[Records for this task]
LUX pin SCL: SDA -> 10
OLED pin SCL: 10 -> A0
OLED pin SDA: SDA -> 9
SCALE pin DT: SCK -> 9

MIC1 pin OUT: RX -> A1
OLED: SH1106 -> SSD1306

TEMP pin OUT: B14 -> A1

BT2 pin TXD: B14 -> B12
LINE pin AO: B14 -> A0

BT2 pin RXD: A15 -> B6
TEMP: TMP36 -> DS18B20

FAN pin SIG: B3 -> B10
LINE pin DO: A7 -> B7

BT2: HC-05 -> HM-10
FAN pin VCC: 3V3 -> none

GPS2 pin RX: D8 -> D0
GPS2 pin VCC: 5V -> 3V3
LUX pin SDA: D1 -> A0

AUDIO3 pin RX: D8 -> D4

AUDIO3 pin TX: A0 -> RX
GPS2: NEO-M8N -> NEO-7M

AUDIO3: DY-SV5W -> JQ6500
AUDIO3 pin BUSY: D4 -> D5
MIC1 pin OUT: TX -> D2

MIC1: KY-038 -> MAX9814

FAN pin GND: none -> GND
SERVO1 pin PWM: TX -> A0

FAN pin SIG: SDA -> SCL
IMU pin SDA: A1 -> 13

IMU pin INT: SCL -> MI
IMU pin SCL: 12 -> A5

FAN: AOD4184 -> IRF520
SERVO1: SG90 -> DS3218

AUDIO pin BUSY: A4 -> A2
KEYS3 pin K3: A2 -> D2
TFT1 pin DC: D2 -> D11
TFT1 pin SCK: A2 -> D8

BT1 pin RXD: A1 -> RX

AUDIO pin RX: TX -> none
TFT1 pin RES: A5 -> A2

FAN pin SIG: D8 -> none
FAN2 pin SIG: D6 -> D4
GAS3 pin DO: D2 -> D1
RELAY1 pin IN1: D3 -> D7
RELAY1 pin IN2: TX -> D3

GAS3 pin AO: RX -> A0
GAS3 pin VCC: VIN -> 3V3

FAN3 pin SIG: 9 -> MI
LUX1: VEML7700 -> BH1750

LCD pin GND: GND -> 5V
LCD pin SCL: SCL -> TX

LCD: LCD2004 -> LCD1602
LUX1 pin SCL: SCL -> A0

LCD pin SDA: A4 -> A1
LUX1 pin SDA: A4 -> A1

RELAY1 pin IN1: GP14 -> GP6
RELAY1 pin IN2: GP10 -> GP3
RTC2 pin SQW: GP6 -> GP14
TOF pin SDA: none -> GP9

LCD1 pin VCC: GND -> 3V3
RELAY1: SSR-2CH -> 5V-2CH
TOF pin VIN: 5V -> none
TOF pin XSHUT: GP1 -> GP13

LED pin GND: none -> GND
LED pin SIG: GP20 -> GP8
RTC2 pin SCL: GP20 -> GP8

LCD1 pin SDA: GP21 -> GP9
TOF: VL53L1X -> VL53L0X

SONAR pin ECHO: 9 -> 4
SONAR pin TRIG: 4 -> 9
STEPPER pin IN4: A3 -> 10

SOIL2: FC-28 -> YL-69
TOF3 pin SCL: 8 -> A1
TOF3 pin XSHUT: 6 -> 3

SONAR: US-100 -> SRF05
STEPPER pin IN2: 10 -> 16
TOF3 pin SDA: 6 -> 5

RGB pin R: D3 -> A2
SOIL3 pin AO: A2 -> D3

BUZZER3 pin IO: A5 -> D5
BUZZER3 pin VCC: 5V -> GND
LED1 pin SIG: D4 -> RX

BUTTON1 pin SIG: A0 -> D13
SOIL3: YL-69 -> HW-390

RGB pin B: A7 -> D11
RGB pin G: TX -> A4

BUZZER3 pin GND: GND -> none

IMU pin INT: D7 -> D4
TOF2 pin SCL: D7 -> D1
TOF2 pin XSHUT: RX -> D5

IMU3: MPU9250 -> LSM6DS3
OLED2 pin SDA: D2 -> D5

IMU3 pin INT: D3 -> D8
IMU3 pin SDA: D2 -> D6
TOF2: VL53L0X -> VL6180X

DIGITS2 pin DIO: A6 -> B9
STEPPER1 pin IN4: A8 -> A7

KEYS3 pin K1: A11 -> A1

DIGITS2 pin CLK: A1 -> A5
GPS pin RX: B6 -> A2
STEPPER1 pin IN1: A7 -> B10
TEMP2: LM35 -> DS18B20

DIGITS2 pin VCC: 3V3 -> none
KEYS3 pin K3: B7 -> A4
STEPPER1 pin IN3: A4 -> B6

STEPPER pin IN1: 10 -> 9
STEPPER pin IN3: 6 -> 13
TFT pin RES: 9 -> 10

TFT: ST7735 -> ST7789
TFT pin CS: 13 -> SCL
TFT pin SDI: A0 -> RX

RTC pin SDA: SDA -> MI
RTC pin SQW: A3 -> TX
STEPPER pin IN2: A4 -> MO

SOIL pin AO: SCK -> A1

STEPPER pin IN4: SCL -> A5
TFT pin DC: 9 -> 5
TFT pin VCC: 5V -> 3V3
[/Records for this task]
Instructions for the task - Search the records line by line for the word "XSHUT" and copy every line where it appears.

The completed task -
TOF pin XSHUT: GP1 -> GP13
TOF3 pin XSHUT: 6 -> 3
TOF2 pin XSHUT: RX -> D5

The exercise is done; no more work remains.